Exercise:
For the listing that follows, give again exactly the lines from the one with "73, 348, 100" to the one with "148, 251, 189", including both.

BEGIN Data

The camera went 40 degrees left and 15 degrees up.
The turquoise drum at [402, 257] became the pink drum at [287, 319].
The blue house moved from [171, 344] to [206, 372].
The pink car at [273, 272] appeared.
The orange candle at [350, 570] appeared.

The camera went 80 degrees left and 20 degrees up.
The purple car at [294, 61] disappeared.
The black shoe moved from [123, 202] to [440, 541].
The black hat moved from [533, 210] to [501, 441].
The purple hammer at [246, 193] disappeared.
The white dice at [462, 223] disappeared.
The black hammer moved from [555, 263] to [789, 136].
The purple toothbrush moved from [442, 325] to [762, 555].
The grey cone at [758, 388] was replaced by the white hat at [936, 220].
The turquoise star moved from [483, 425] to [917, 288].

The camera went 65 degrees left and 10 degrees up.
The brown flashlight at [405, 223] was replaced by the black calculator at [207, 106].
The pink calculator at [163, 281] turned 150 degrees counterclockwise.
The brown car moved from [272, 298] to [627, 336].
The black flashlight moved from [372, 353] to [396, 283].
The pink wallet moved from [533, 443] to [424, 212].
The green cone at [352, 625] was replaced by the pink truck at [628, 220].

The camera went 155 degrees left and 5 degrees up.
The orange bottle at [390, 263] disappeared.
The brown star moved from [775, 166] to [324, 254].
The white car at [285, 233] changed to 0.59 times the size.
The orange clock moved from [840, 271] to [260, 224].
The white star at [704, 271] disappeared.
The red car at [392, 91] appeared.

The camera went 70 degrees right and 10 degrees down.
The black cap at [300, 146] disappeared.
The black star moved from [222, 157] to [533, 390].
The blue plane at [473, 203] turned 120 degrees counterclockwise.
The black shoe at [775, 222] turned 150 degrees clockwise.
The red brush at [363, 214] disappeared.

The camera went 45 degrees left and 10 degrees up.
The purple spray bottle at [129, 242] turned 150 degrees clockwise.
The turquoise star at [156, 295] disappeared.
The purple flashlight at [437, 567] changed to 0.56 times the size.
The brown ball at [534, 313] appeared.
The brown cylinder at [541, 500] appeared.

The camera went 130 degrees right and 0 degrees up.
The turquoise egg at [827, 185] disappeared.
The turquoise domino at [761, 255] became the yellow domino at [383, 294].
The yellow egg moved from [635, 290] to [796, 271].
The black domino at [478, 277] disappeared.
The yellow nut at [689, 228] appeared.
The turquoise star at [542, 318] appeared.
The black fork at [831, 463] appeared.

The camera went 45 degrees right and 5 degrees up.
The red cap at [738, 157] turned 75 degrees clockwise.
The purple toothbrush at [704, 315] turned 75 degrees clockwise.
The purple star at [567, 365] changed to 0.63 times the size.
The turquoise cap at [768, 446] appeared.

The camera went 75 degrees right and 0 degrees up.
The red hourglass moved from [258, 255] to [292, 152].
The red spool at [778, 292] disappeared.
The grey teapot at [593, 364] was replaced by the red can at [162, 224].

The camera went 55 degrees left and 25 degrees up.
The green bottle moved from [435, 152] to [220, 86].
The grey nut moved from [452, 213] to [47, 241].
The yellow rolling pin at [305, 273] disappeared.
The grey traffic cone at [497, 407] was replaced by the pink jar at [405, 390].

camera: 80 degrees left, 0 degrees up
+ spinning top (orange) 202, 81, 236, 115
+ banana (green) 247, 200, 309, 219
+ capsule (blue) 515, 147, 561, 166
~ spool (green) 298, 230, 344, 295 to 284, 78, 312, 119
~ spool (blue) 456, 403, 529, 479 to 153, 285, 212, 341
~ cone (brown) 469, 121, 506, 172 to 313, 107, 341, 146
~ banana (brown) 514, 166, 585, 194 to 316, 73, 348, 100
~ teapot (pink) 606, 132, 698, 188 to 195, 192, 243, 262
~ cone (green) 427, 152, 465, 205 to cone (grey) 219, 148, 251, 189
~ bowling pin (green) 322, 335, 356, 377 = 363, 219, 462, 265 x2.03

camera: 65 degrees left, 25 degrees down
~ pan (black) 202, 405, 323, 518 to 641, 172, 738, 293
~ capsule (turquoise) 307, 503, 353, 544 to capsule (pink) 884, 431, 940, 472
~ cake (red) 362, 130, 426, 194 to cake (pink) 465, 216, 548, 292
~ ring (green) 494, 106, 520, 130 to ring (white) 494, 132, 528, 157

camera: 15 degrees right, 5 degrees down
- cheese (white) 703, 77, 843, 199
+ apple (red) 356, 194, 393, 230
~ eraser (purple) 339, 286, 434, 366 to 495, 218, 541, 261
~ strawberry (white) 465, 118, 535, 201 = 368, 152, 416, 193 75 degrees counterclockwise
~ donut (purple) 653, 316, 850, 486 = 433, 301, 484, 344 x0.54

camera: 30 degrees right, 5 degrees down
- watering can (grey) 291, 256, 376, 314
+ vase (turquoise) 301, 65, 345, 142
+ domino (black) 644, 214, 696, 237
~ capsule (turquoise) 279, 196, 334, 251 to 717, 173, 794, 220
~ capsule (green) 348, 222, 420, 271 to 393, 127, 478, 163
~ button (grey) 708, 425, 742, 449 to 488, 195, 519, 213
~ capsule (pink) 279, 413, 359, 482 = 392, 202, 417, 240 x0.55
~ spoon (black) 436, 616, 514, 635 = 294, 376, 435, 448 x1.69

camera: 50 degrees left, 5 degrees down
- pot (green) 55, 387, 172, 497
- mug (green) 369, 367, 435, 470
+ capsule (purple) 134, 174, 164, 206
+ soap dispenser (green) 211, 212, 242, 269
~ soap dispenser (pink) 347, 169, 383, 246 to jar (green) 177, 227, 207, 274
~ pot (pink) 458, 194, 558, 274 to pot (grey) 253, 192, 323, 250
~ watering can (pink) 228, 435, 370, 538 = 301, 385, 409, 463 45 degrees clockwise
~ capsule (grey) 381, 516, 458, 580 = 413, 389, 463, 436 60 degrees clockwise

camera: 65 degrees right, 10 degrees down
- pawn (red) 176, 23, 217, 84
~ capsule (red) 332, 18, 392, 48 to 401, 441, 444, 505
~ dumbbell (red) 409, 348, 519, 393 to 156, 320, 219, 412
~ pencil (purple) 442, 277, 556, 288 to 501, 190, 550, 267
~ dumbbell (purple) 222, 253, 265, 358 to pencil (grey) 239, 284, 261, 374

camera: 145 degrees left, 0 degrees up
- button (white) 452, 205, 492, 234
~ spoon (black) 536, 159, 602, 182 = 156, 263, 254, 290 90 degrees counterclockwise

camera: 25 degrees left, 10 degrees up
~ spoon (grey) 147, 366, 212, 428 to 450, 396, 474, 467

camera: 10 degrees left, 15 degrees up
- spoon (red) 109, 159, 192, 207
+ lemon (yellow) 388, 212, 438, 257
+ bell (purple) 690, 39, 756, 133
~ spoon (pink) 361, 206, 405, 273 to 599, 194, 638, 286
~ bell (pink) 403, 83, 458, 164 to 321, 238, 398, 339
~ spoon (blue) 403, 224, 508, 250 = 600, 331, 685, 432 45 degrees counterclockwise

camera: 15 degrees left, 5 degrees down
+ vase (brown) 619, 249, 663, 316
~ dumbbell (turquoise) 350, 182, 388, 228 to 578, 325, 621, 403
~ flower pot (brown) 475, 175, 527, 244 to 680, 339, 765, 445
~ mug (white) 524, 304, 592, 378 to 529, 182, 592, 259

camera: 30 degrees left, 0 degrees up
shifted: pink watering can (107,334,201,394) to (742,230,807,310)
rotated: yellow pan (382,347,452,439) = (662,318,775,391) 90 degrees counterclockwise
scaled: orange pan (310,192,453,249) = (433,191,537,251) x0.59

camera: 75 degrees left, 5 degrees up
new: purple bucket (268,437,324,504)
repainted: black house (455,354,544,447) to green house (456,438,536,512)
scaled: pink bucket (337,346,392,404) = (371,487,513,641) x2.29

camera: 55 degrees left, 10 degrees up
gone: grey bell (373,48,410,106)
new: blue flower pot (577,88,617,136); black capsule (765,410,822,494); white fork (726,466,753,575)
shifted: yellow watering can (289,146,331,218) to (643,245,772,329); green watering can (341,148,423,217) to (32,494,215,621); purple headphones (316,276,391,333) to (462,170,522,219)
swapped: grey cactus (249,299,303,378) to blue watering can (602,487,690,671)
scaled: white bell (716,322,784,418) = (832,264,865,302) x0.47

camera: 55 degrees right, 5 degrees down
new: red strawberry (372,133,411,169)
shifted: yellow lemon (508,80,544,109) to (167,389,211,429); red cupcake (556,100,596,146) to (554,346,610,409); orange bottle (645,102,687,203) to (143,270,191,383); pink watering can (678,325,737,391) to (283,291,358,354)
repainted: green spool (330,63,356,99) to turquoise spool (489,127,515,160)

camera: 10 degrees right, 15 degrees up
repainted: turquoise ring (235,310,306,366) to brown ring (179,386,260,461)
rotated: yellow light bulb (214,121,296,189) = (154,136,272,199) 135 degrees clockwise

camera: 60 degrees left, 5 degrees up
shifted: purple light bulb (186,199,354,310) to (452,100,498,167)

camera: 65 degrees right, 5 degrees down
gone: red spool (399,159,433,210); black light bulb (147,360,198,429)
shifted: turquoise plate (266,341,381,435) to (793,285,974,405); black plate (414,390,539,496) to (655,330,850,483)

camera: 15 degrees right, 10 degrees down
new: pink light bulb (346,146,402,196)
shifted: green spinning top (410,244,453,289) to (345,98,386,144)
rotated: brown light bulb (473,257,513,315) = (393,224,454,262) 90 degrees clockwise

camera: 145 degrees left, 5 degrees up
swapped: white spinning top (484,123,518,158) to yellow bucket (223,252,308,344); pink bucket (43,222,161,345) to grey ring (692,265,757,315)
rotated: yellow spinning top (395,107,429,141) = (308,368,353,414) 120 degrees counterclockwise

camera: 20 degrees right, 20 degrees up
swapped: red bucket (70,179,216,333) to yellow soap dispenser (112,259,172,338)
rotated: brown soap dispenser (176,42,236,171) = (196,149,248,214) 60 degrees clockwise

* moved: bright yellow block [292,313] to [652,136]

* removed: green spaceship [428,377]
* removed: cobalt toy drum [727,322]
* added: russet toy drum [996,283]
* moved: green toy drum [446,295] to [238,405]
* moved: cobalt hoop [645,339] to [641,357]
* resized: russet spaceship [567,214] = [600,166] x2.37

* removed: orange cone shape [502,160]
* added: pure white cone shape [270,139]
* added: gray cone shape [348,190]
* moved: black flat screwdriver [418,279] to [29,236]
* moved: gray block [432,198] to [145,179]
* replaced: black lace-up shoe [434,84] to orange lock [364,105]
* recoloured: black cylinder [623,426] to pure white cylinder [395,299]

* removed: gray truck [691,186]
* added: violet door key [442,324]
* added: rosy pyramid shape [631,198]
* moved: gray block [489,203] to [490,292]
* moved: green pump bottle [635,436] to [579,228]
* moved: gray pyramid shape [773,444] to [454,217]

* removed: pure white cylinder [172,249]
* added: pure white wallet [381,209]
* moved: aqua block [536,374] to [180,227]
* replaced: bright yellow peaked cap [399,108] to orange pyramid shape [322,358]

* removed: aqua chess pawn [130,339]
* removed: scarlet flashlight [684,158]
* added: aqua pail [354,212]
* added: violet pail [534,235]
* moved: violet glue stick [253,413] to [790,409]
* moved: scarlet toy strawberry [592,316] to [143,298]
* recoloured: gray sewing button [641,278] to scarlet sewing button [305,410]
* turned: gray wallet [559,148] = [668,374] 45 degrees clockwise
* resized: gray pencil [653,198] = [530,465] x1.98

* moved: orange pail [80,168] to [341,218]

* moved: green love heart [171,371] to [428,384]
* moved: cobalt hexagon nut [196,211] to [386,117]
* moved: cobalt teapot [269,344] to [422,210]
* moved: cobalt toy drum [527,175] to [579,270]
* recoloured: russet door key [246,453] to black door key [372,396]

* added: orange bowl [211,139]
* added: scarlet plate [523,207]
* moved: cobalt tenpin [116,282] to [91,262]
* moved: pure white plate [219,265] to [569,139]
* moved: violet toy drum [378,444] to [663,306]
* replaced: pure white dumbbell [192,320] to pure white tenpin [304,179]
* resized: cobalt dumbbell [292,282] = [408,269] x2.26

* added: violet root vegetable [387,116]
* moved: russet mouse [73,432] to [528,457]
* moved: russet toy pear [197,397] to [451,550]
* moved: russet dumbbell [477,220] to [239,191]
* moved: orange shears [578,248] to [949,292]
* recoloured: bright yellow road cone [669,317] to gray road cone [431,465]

END Data

The completed task:
~ banana (brown) 514, 166, 585, 194 to 316, 73, 348, 100
~ teapot (pink) 606, 132, 698, 188 to 195, 192, 243, 262
~ cone (green) 427, 152, 465, 205 to cone (grey) 219, 148, 251, 189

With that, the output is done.